DATA SHOWN>

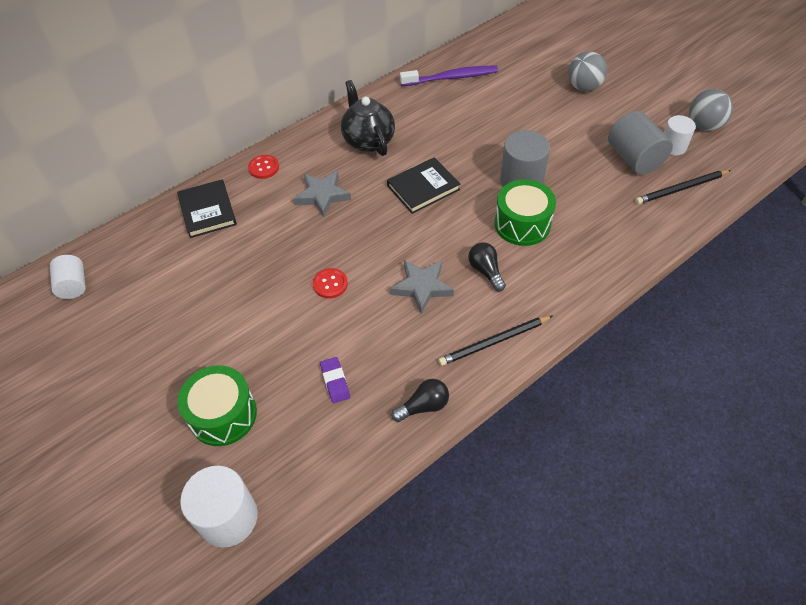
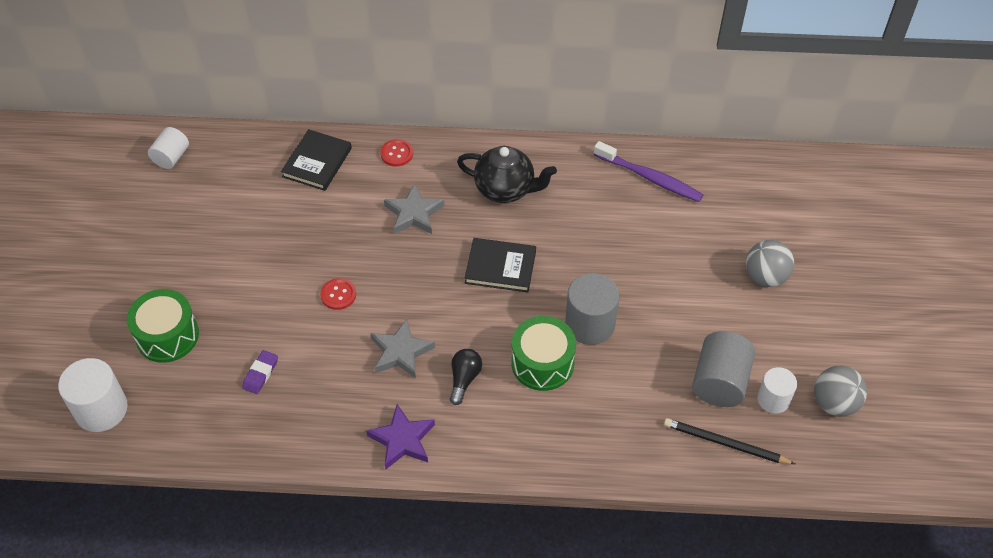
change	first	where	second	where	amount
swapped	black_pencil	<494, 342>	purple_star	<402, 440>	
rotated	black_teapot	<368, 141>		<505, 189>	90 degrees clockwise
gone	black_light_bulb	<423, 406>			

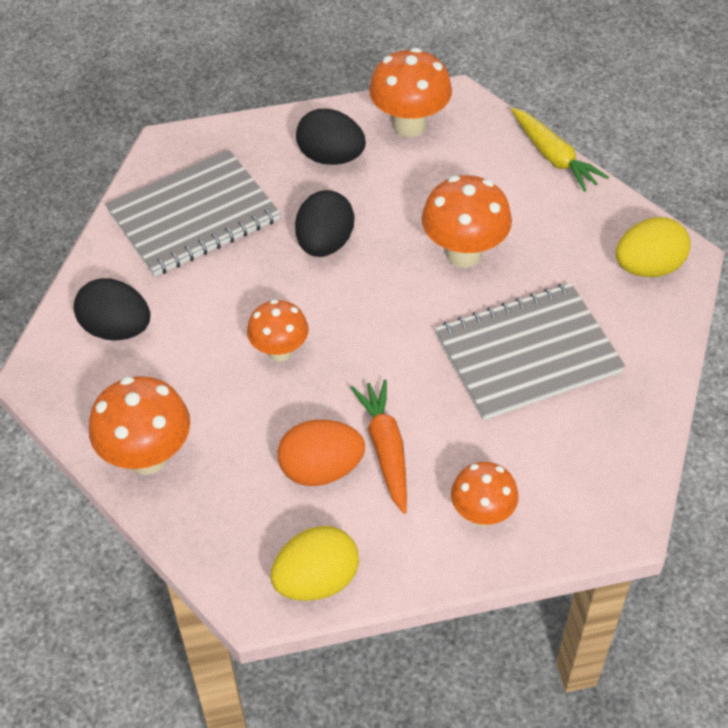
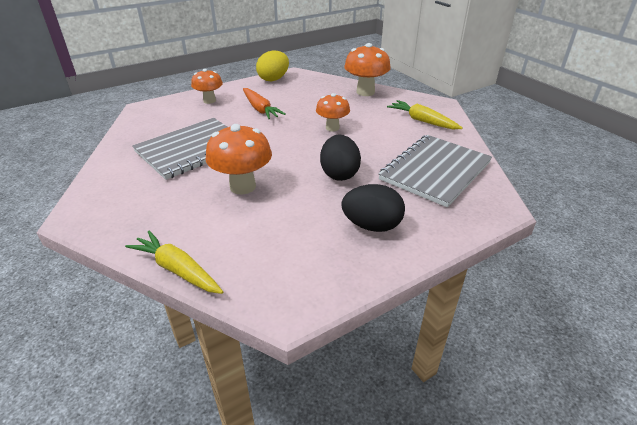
change	first	where	second	where	amount
swapped	black_egg	<117, 329>	yellow_carrot	<422, 121>	
gone	orange_egg	<321, 469>			
gone	orange_mushroom	<409, 125>			
gone	yellow_egg	<648, 267>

TASK ITEM> Each entry above should come back word for word, and no picture should come with it.

RESULT BELOW>
change	first	where	second	where	amount
swapped	black_pencil	<494, 342>	purple_star	<402, 440>	
rotated	black_teapot	<368, 141>		<505, 189>	90 degrees clockwise
gone	black_light_bulb	<423, 406>			

change	first	where	second	where	amount
swapped	black_egg	<117, 329>	yellow_carrot	<422, 121>	
gone	orange_egg	<321, 469>			
gone	orange_mushroom	<409, 125>			
gone	yellow_egg	<648, 267>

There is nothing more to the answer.